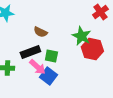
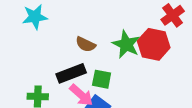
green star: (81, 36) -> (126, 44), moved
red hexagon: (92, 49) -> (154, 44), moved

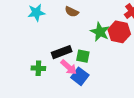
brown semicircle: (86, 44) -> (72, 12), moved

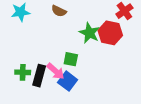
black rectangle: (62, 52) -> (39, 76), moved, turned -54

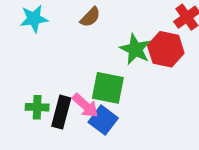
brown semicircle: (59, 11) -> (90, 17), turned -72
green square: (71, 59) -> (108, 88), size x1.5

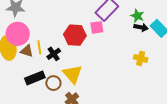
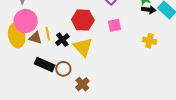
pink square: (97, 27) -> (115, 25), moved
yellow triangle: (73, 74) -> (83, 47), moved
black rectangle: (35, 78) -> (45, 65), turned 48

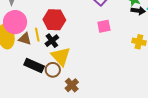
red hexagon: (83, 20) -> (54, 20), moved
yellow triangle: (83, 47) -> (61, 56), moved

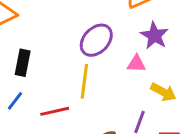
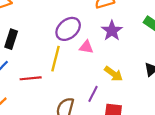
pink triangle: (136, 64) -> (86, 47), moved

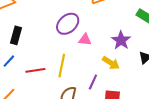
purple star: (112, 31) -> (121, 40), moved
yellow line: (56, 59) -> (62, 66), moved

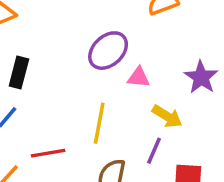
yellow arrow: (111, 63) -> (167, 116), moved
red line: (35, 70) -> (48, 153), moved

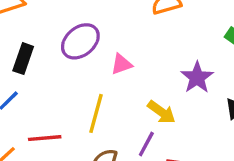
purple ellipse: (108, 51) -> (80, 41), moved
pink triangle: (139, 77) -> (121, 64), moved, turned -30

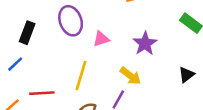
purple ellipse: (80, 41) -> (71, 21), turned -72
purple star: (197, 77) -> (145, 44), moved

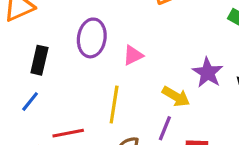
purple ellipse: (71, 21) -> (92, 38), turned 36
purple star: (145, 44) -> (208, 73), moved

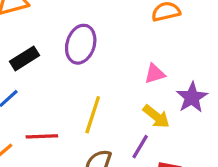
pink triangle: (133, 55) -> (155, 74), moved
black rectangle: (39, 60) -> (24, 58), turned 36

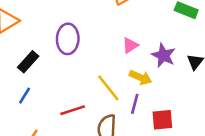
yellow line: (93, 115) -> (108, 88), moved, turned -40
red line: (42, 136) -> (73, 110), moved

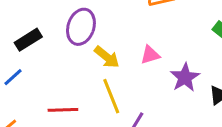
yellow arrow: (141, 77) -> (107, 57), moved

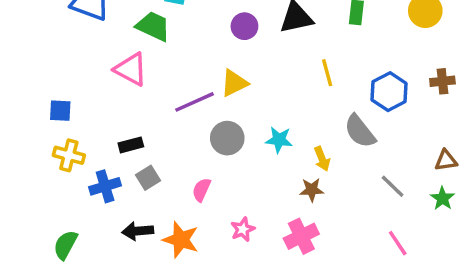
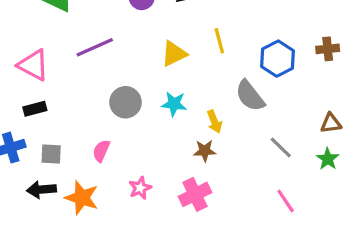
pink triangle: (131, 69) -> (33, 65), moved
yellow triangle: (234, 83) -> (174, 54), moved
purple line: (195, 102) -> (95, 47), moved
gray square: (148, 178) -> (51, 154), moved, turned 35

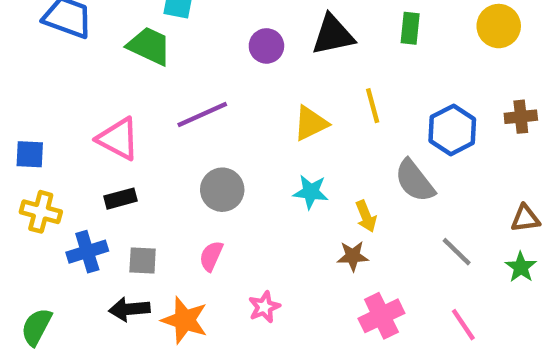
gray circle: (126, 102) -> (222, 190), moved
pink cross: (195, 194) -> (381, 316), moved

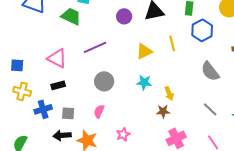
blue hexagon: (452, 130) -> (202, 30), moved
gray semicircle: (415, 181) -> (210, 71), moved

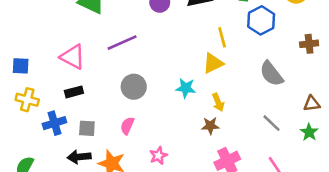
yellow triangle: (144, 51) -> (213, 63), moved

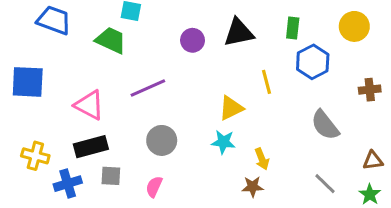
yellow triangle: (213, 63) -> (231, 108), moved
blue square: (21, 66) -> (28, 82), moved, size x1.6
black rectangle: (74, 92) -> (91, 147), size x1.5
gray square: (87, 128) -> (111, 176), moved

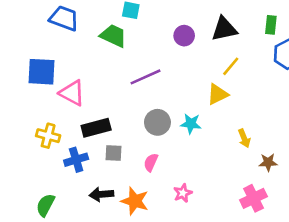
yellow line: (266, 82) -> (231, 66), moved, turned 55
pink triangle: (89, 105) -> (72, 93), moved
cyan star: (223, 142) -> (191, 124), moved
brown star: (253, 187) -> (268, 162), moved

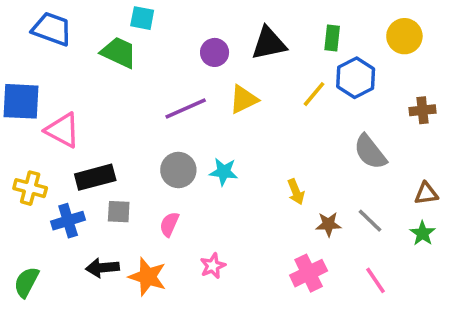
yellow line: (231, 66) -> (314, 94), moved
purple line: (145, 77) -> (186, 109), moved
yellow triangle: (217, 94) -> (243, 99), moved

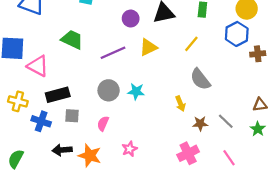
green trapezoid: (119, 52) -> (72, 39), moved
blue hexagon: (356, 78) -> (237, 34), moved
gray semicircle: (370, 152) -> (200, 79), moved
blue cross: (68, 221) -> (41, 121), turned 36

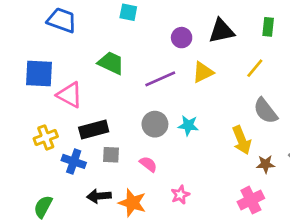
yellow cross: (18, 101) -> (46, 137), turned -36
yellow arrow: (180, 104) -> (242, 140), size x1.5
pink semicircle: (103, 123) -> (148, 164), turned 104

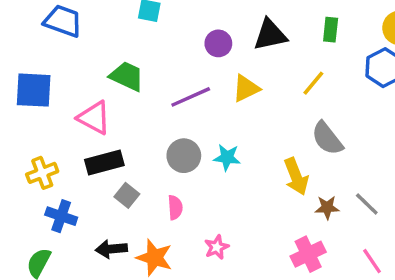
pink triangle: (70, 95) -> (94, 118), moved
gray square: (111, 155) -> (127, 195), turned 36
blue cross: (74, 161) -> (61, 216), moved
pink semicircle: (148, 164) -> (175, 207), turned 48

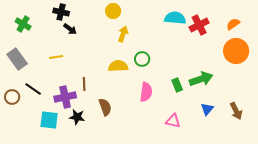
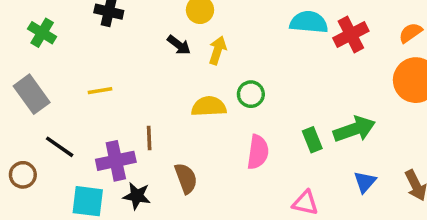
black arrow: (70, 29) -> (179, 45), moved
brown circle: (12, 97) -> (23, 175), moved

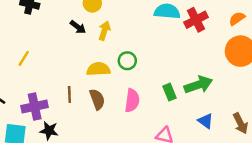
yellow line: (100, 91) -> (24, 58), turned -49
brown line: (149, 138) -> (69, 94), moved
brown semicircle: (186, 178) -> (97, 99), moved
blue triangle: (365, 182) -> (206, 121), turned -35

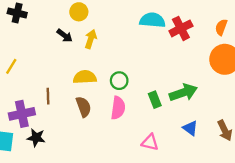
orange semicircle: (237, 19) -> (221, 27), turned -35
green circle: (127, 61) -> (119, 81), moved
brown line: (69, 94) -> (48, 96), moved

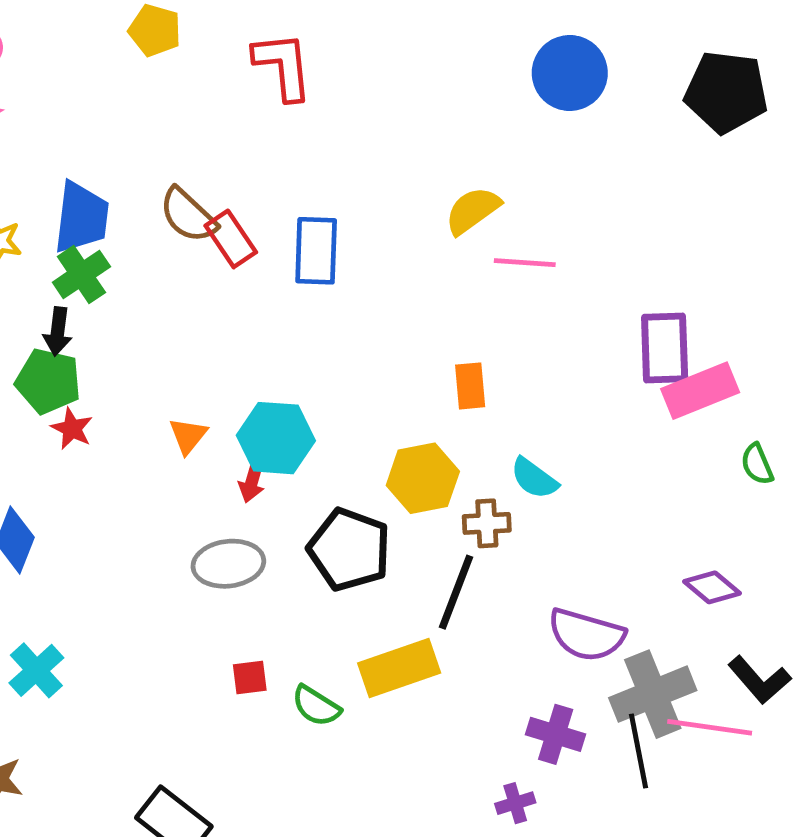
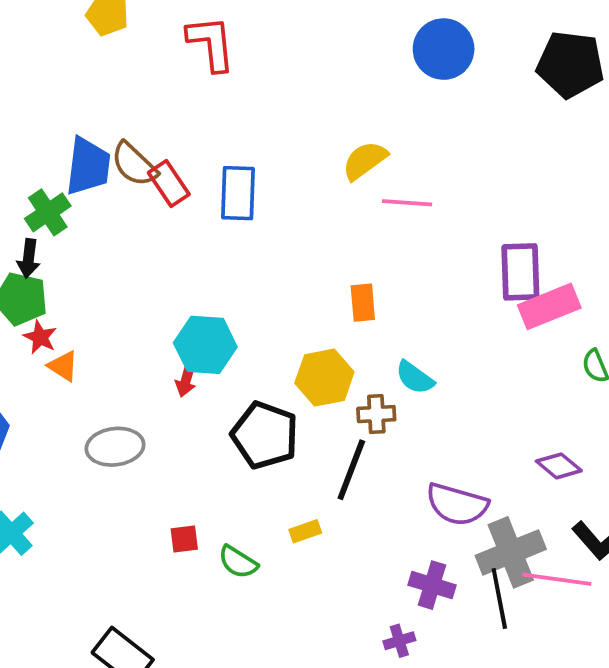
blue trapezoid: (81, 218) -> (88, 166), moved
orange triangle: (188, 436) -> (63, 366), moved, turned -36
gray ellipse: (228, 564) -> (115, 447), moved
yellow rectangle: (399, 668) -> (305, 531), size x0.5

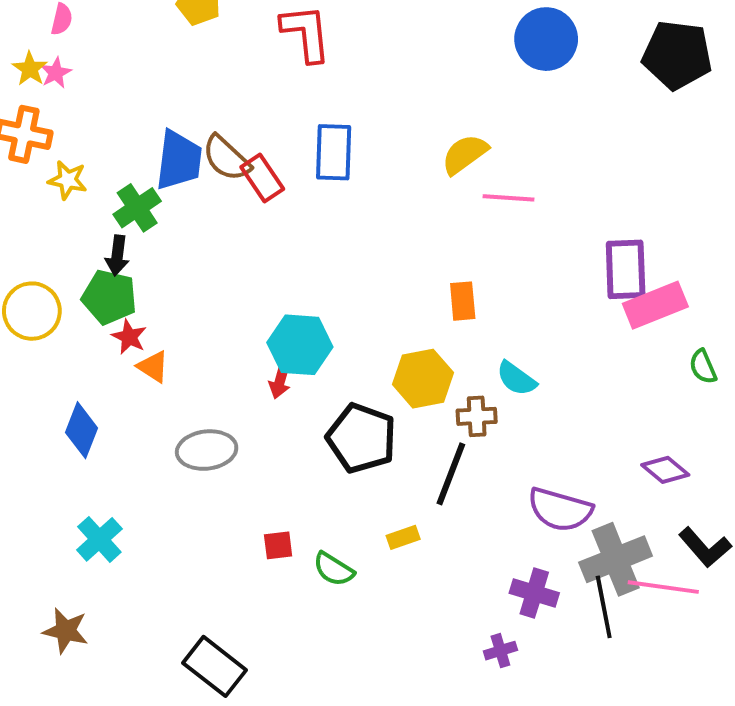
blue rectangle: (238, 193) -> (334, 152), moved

- - - - -

*PROBLEM DESCRIPTION:* Would you please work out how many lines of the data hold "purple"? Reply with the number alone.

*TASK RESULT:* 8